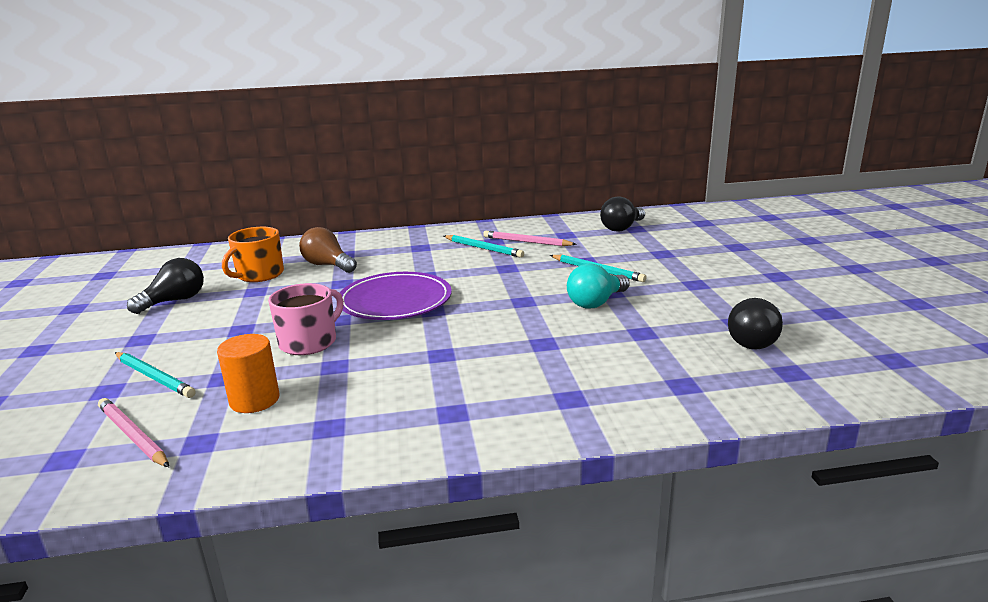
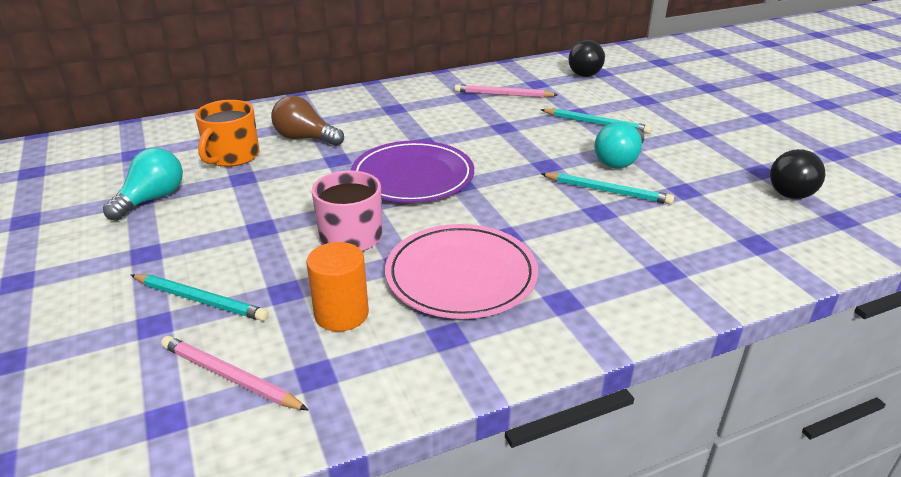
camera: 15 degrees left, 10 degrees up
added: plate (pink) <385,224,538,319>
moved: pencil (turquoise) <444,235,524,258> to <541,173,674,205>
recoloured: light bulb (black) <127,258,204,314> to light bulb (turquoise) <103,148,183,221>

*WORK INSTRUCTION*
The full listing, transcribed exactly and without its pictures, is the expected result.

*SOLUTION TO THE PROBLEM*
camera: 15 degrees left, 10 degrees up
added: plate (pink) <385,224,538,319>
moved: pencil (turquoise) <444,235,524,258> to <541,173,674,205>
recoloured: light bulb (black) <127,258,204,314> to light bulb (turquoise) <103,148,183,221>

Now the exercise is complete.